WHAT TO DO.
Report how many lines below contain the word "purple". Write only that number.

INPUT.
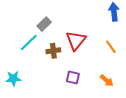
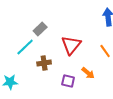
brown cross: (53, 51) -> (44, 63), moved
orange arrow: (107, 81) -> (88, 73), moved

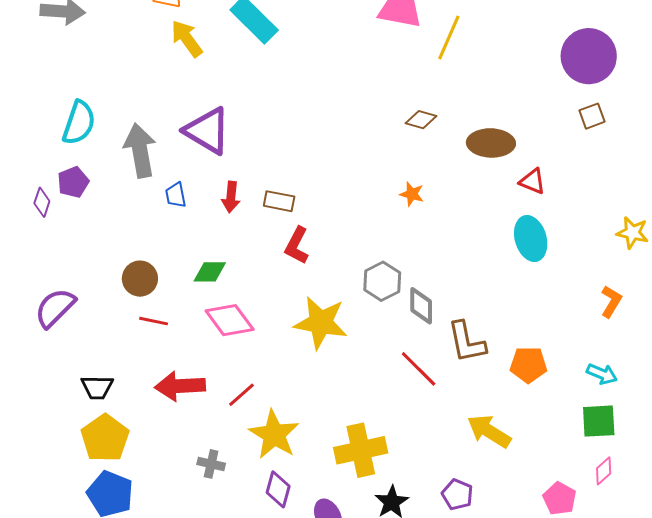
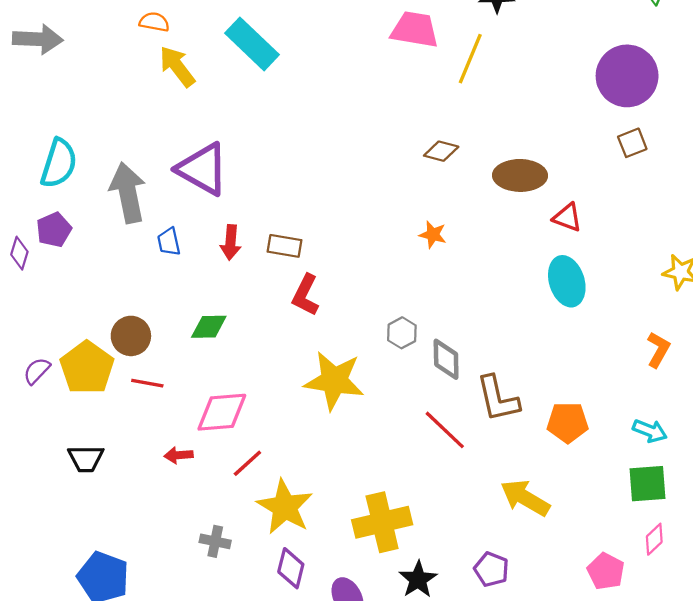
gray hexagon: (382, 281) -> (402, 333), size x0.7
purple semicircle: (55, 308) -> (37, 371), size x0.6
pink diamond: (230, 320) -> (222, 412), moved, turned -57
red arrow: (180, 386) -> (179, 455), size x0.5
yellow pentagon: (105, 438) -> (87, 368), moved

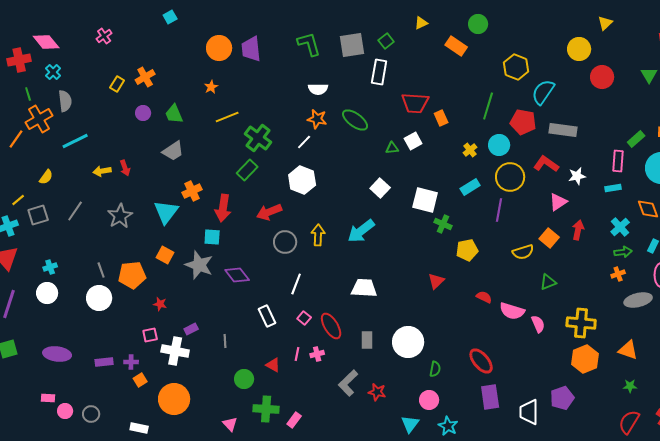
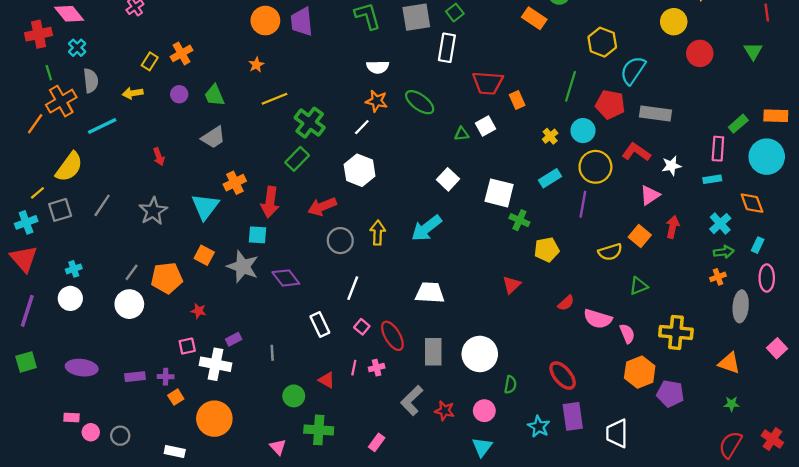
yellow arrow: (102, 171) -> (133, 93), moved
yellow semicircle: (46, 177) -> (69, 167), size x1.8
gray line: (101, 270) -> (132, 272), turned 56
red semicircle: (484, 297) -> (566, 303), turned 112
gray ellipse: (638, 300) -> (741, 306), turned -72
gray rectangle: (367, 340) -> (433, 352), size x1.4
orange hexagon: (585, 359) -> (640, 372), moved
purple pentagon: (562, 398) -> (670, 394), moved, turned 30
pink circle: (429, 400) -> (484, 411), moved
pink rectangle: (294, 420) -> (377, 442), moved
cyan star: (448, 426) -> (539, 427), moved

SOLUTION FOR THIS PROBLEM.
2